(WORK ORDER):
Your task is to copy every line below that contains the word "none".

(Change detection data)
BEGIN

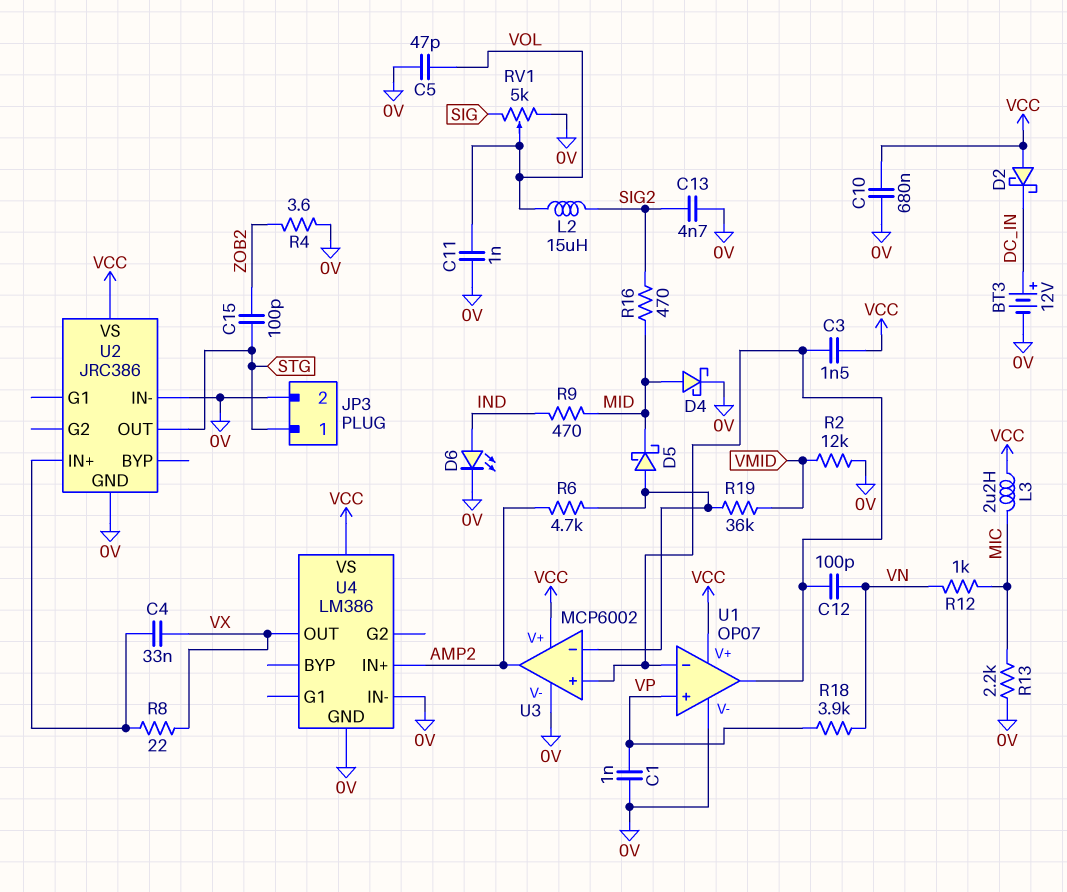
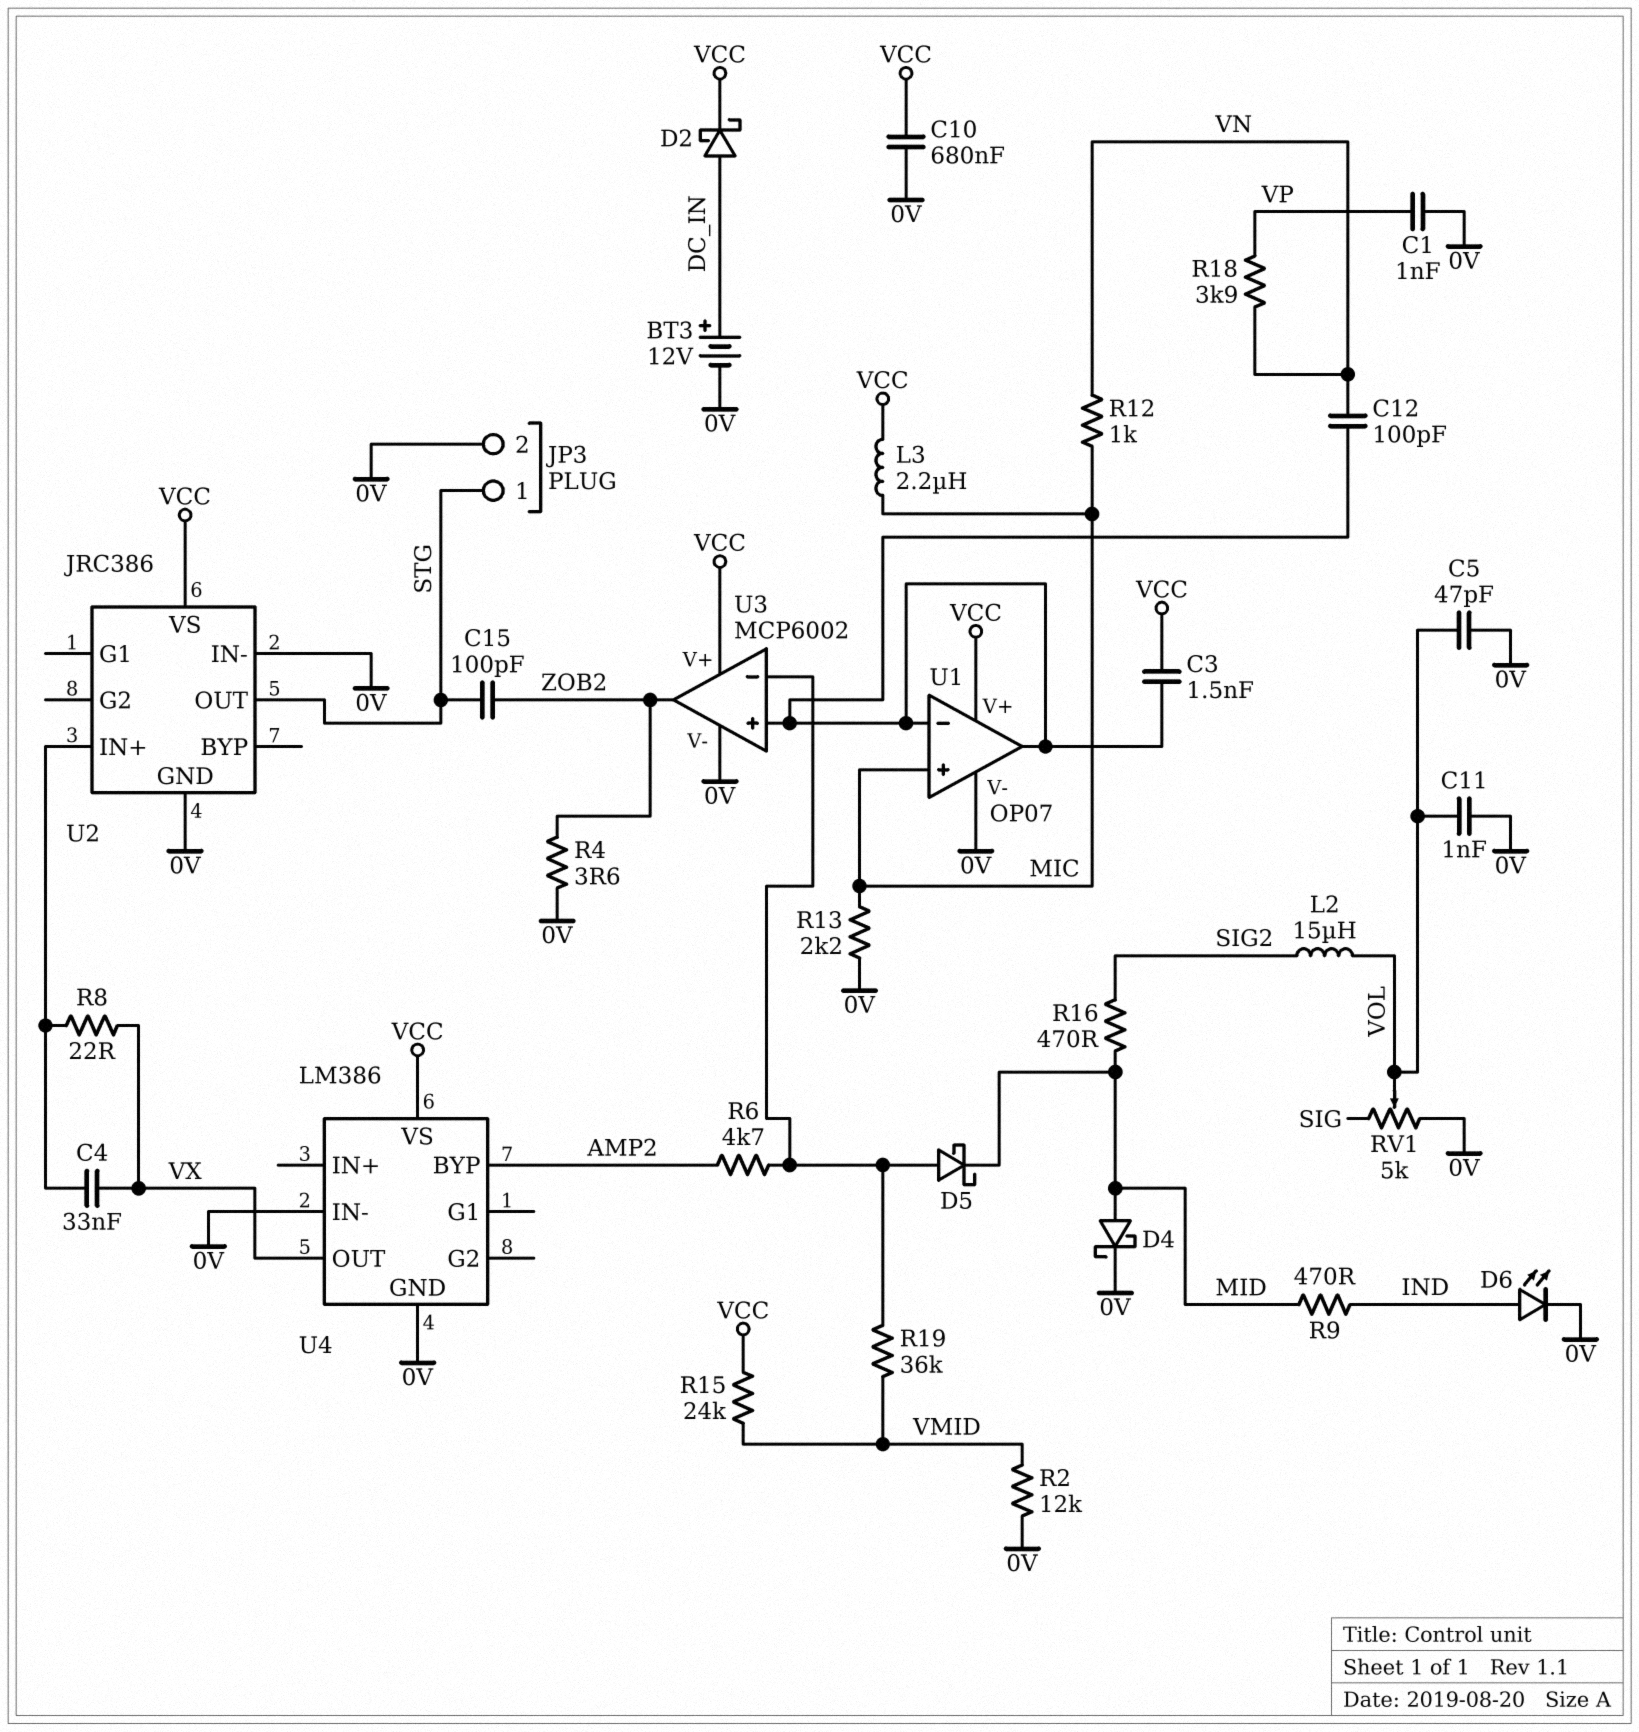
C13: 4.7nF (0V, SIG2) -> none
D2: schottky (A VCC, K DC_IN) -> schottky (A DC_IN, K VCC)
R15: none -> 24k (VCC, VMID)
U1 pin in+: VP -> MIC
U3 pin out: AMP2 -> ZOB2
U4 pin BYP: none -> AMP2
U4 pin IN+: AMP2 -> none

END

(TASK RESPONSE):
C13: 4.7nF (0V, SIG2) -> none
R15: none -> 24k (VCC, VMID)
U4 pin BYP: none -> AMP2
U4 pin IN+: AMP2 -> none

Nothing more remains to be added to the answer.